▶ **Problem details**
Exact retyping of the data: please keep every word and drop each picture.

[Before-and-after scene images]
[Start of section]
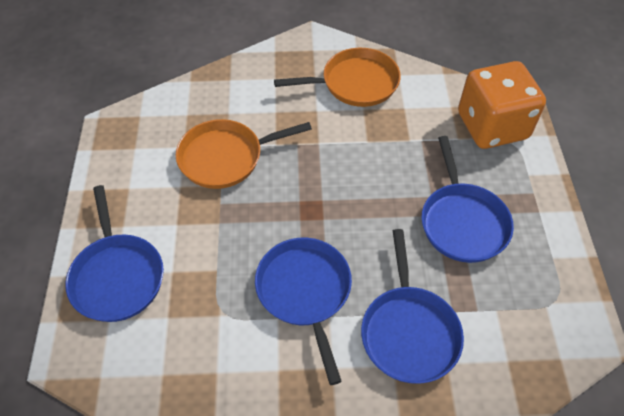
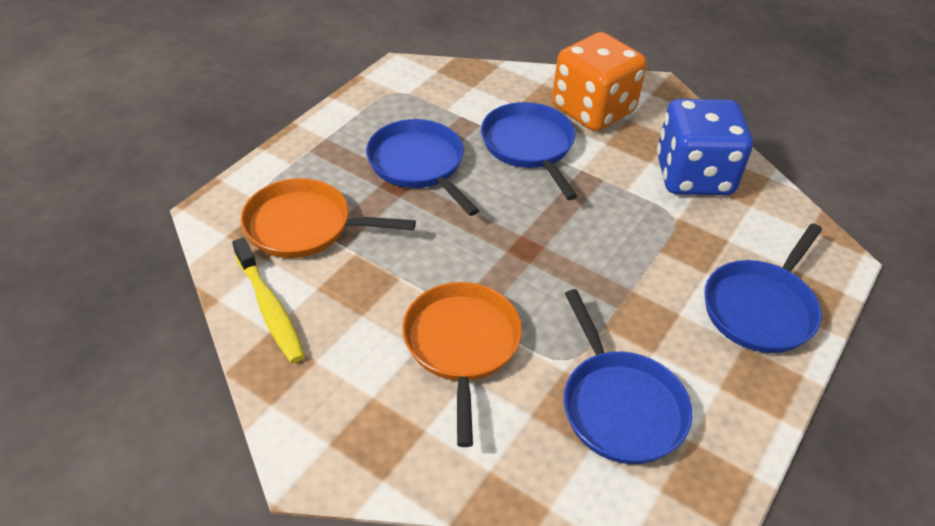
blue dice: 0 -> 1
yellow toothbrush: 0 -> 1

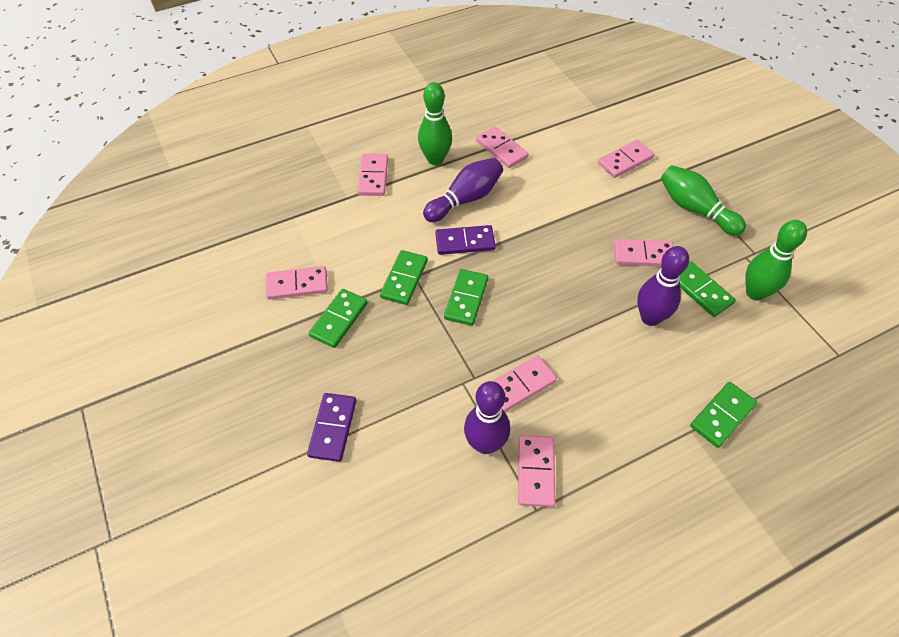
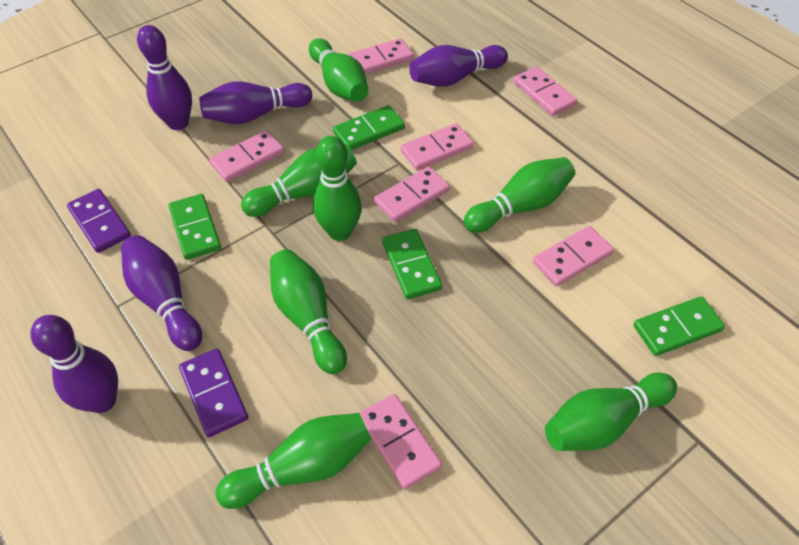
green bowling pin: 3 -> 7
green domino: 5 -> 4
purple bowling pin: 3 -> 5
[End of section]
▶ **Solution for this problem**
blue dice: 0 -> 1
yellow toothbrush: 0 -> 1

green bowling pin: 3 -> 7
green domino: 5 -> 4
purple bowling pin: 3 -> 5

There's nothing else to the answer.